Difference listings:
*** Block opens ***

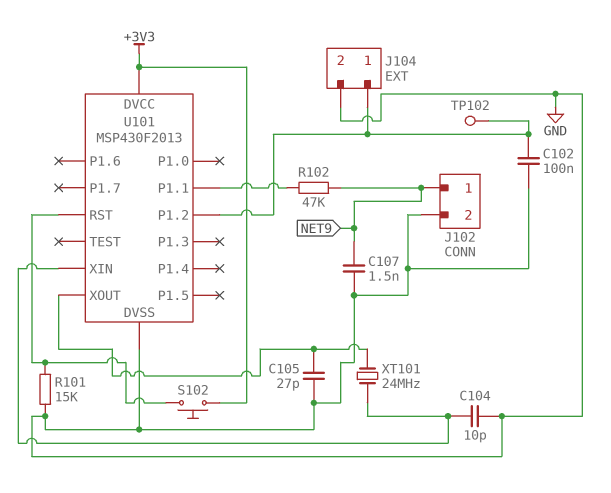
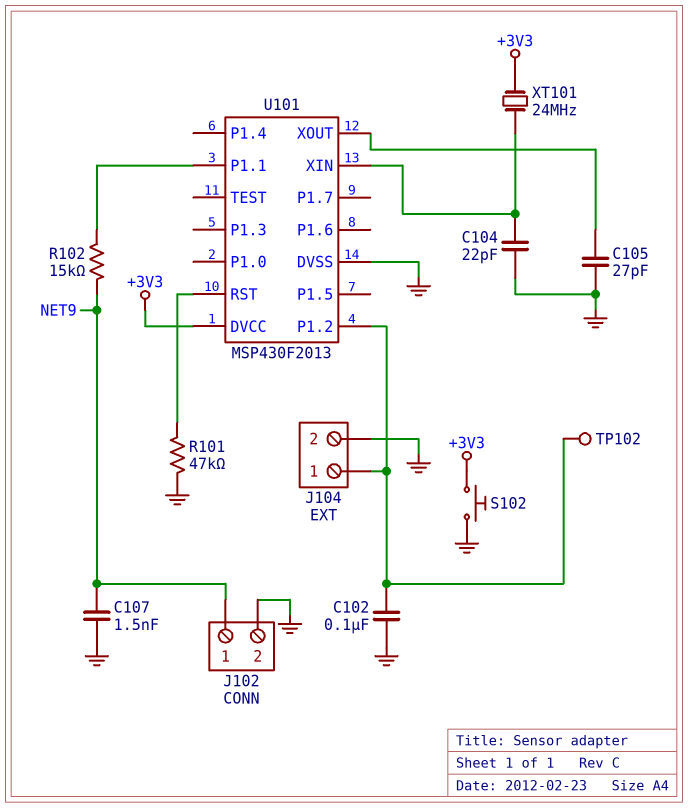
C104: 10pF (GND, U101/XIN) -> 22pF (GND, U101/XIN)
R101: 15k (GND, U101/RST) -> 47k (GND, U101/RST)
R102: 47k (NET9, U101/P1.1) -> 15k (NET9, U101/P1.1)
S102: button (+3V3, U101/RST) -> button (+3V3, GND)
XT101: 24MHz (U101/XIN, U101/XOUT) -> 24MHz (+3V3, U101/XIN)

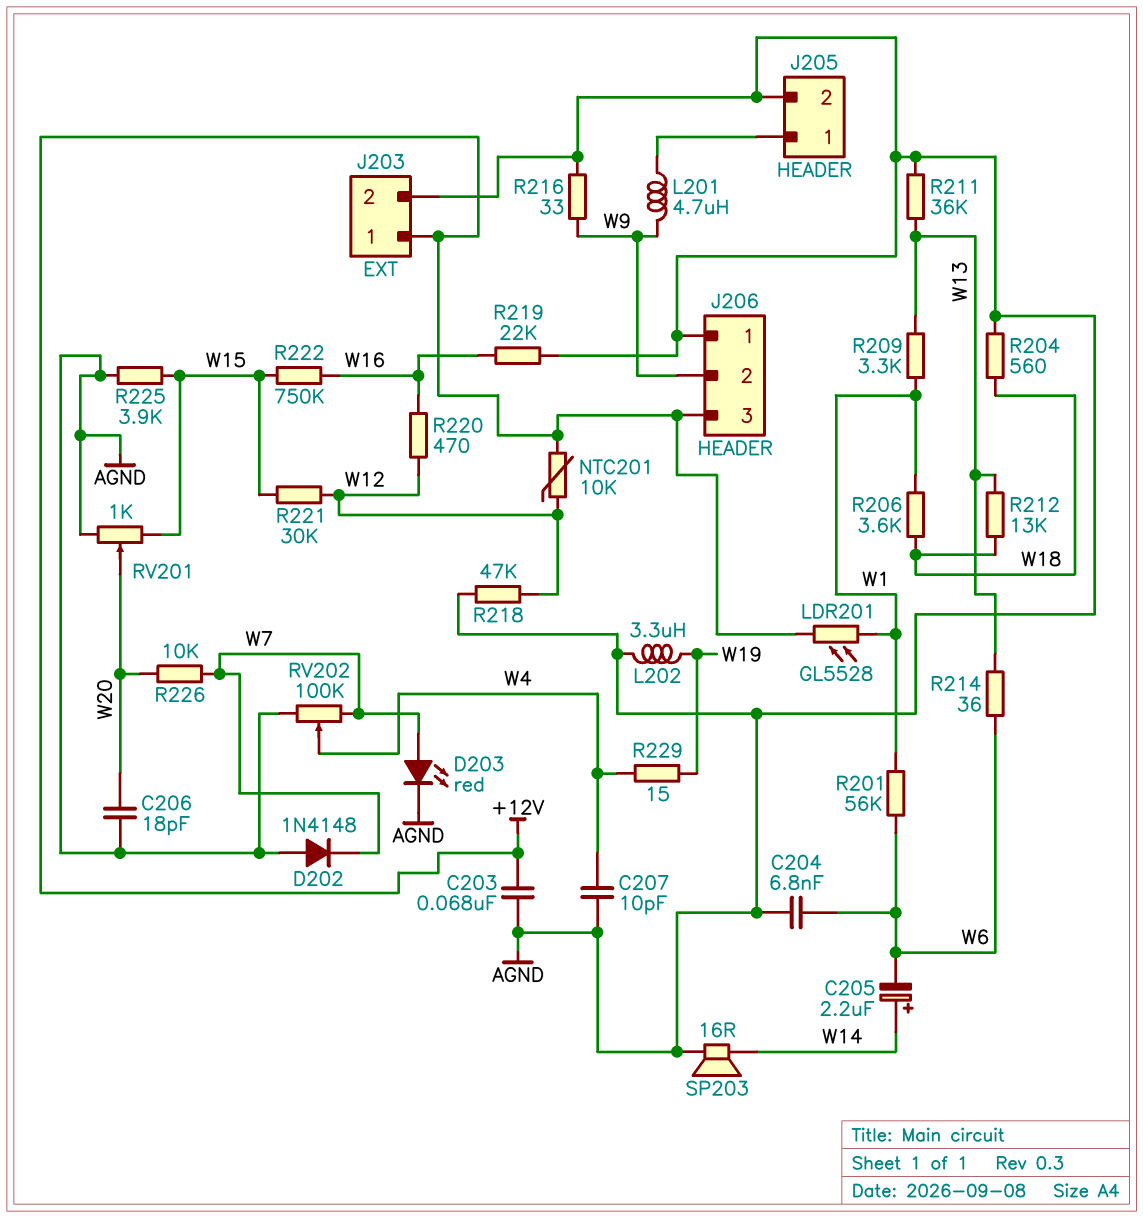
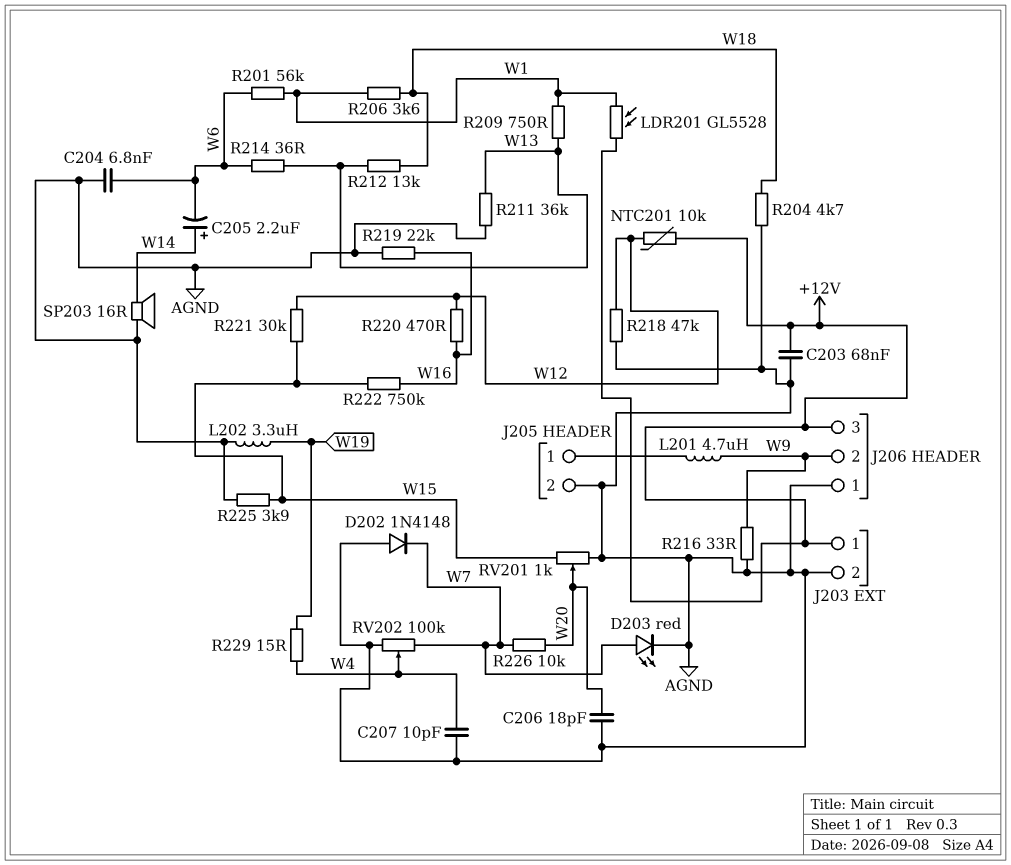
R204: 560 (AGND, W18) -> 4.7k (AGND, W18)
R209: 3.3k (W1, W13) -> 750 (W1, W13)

*** Block closes ***

Task to complete: Pictures are to be left out; otherwise, retype exactly the lines from the first line of the data through the line containing "S102: button (+3V3, U101/RST)".

Solution for this exercise:
C104: 10pF (GND, U101/XIN) -> 22pF (GND, U101/XIN)
R101: 15k (GND, U101/RST) -> 47k (GND, U101/RST)
R102: 47k (NET9, U101/P1.1) -> 15k (NET9, U101/P1.1)
S102: button (+3V3, U101/RST) -> button (+3V3, GND)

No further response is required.